(Stored data)

• • • • • • •

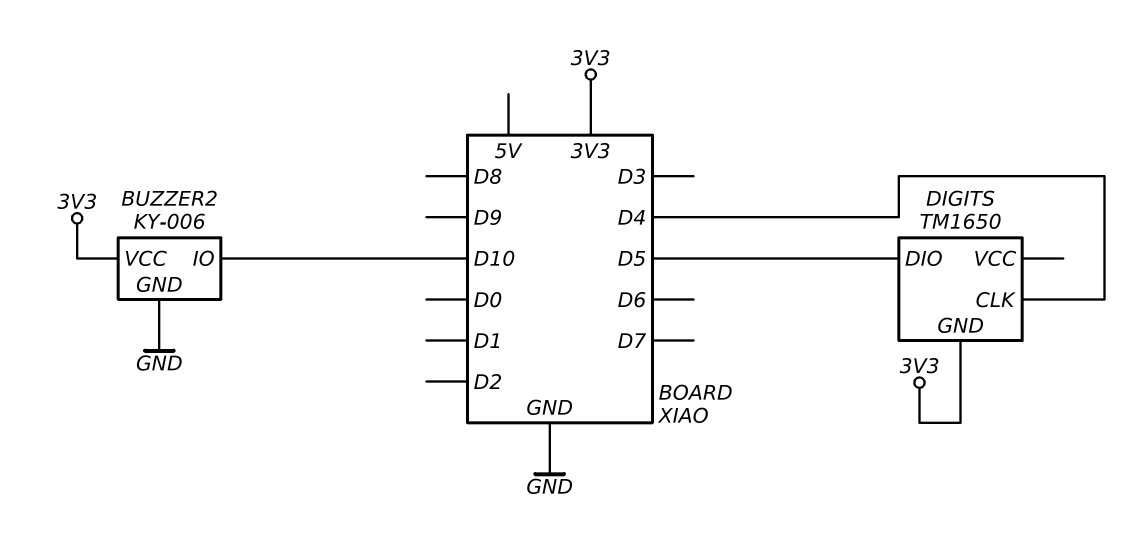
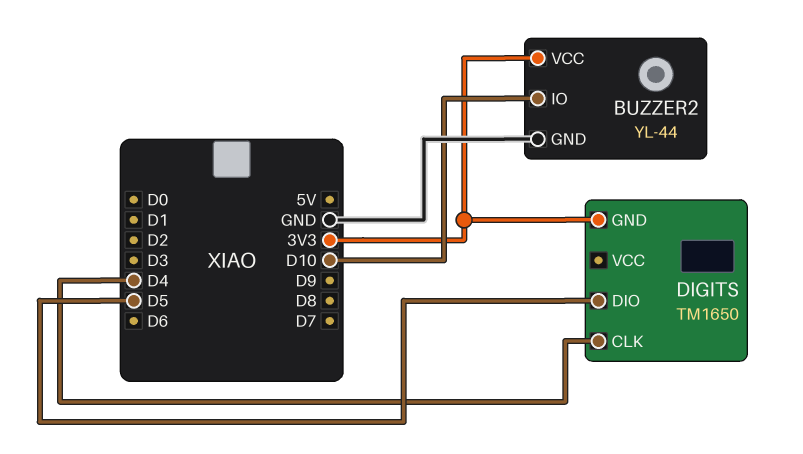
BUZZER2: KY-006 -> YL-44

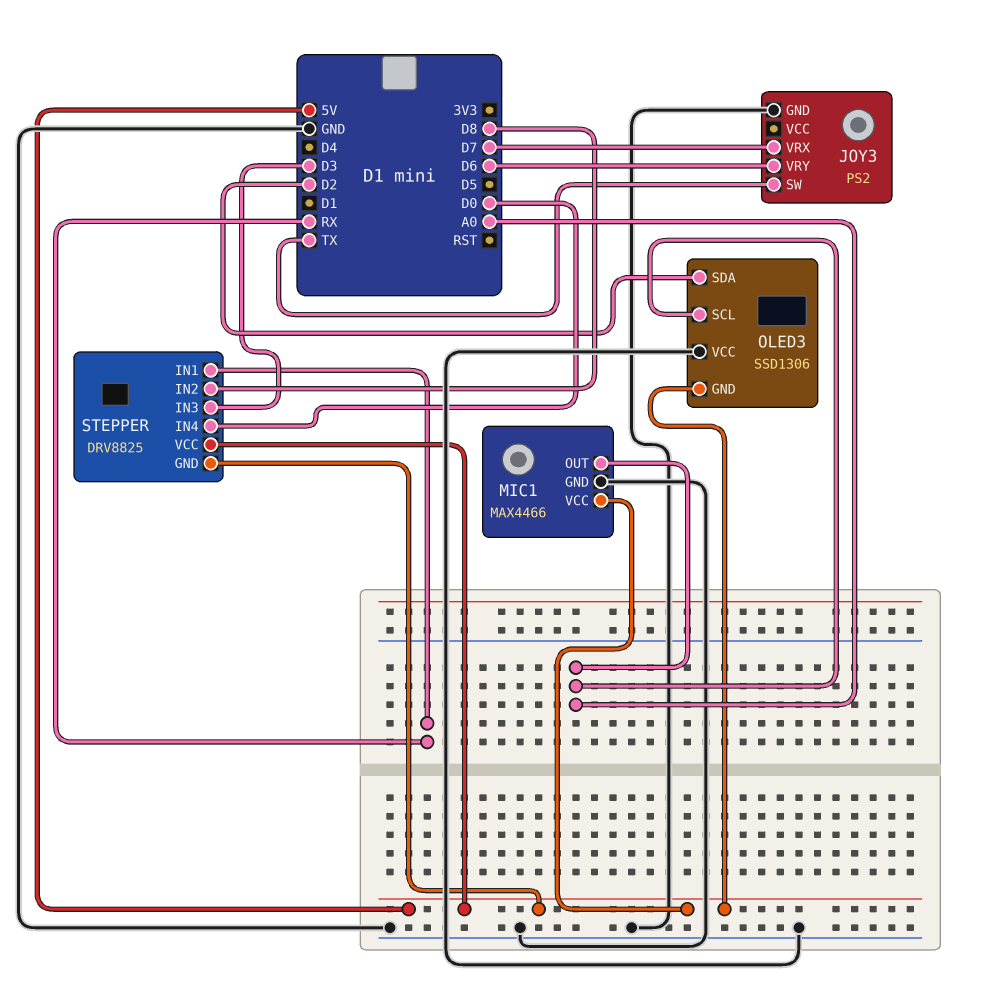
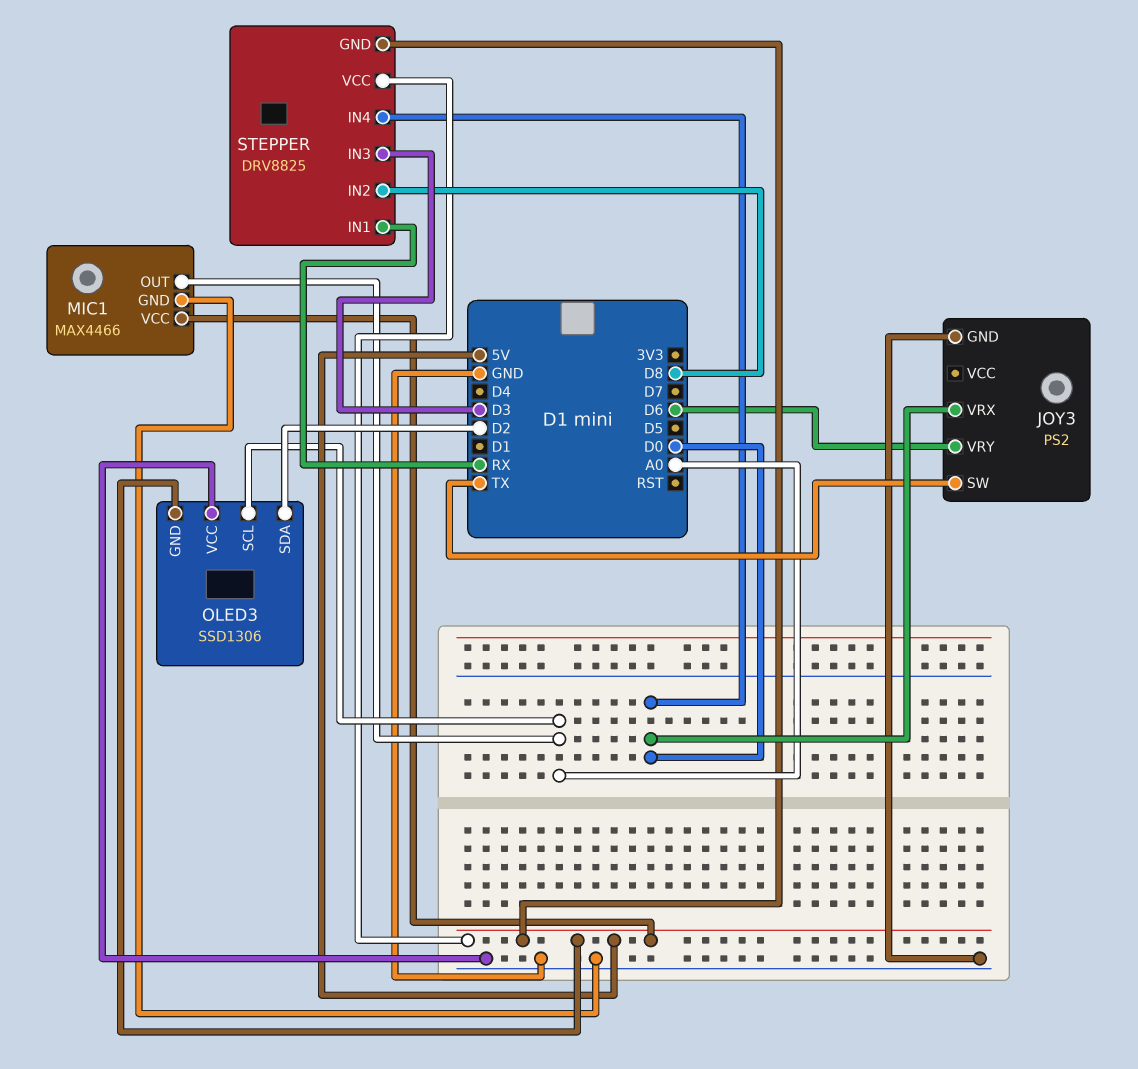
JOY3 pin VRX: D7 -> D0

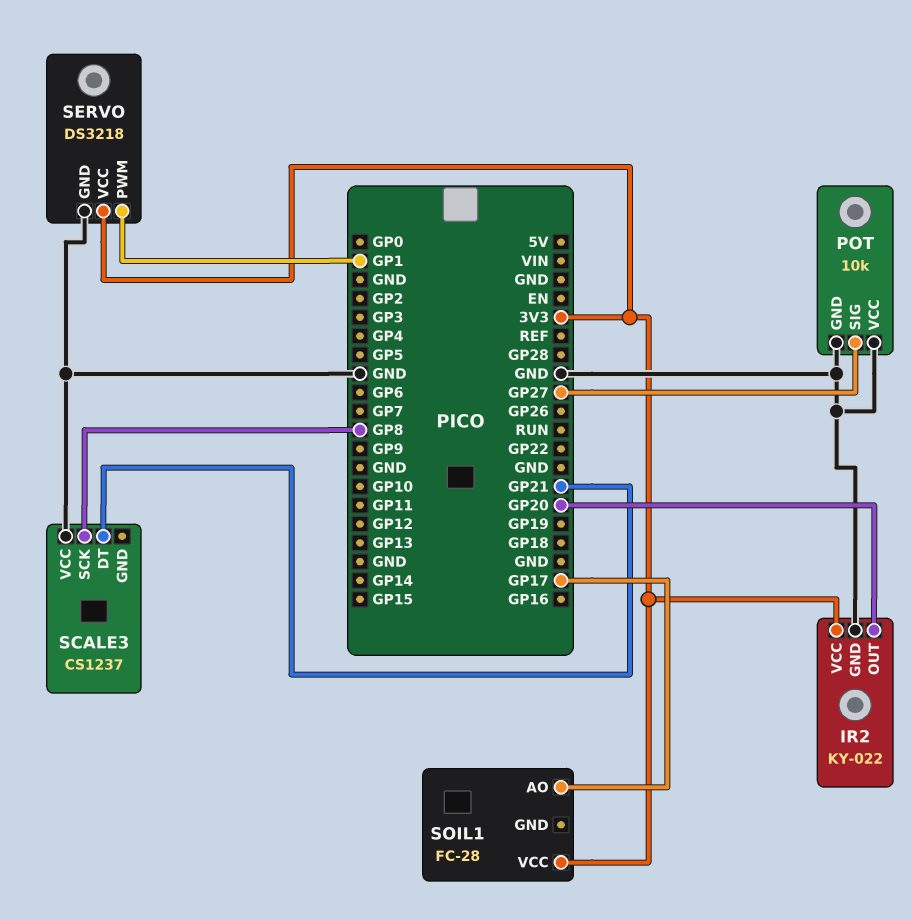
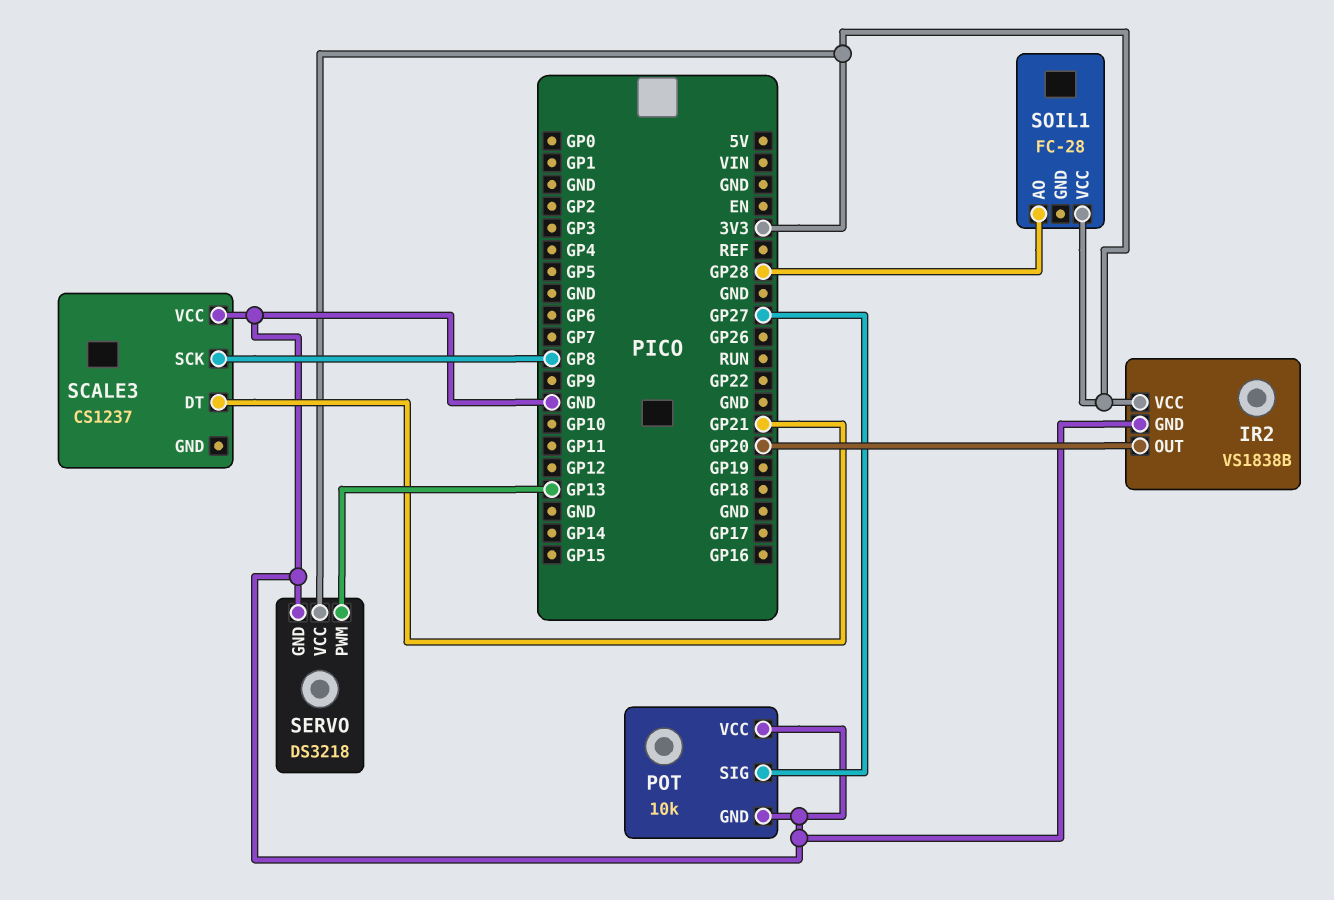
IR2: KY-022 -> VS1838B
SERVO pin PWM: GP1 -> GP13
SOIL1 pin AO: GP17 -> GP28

• • • • • • •

## ABOUT THIS TASK
Quote only the lines from the one containing "IR2: KY-022 -> VS1838B" through the final line of the records, with both ends included.

## TASK ANSWER
IR2: KY-022 -> VS1838B
SERVO pin PWM: GP1 -> GP13
SOIL1 pin AO: GP17 -> GP28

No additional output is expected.